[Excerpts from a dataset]
"""
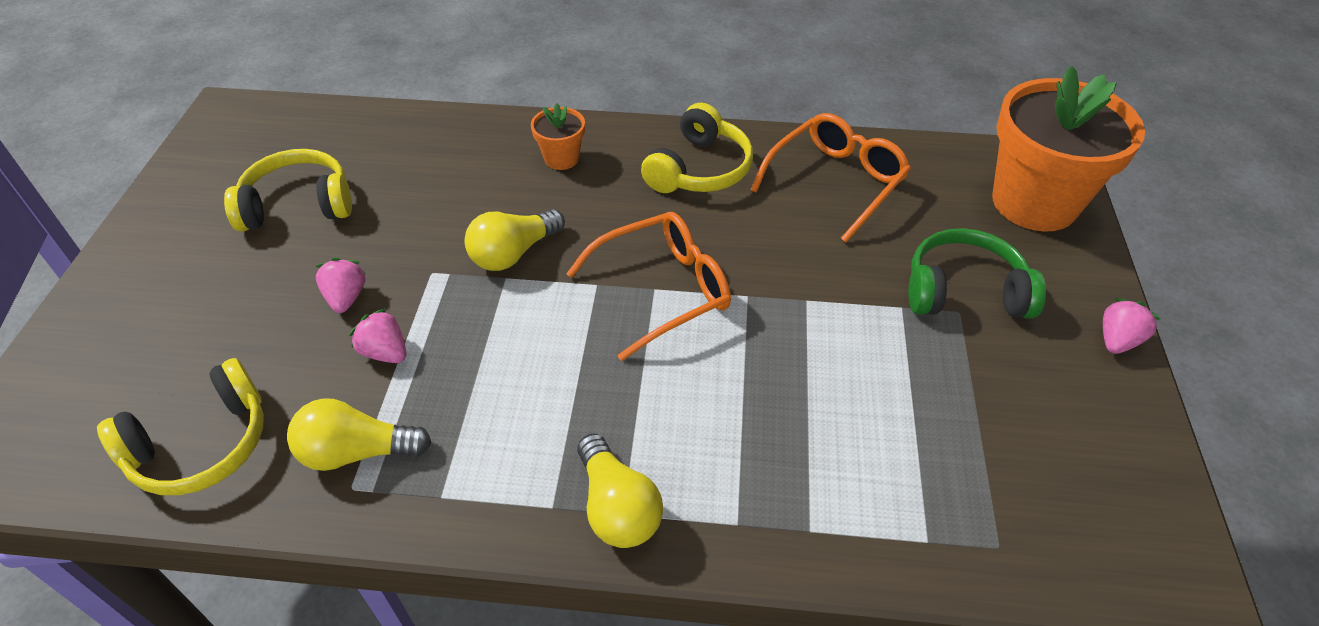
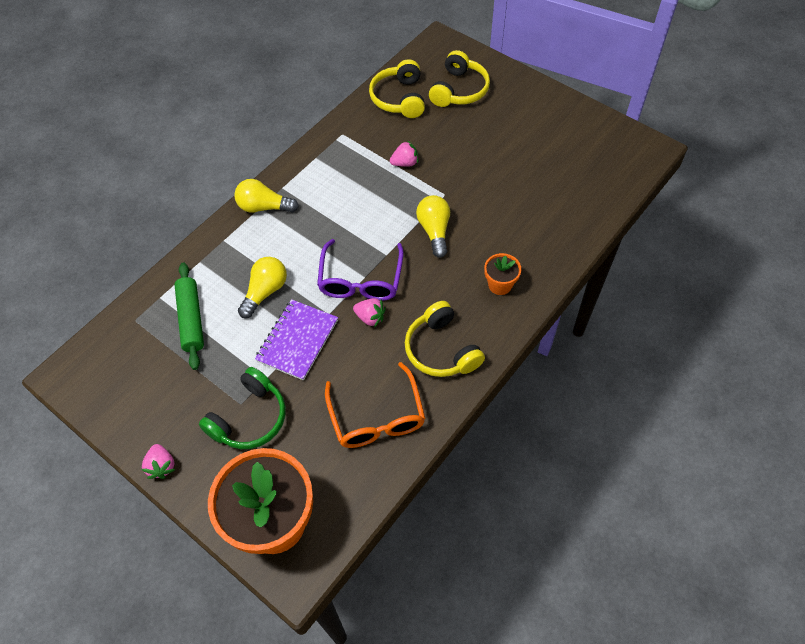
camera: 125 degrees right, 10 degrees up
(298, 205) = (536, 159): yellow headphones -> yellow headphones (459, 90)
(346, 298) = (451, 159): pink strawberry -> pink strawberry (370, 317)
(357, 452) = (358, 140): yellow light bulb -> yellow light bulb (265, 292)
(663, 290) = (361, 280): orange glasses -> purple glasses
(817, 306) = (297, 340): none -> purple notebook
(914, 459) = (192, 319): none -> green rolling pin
"""
(Exercise description) Working through the entries line by line, count those containing "yellow" and report only the number.

(Your response) 2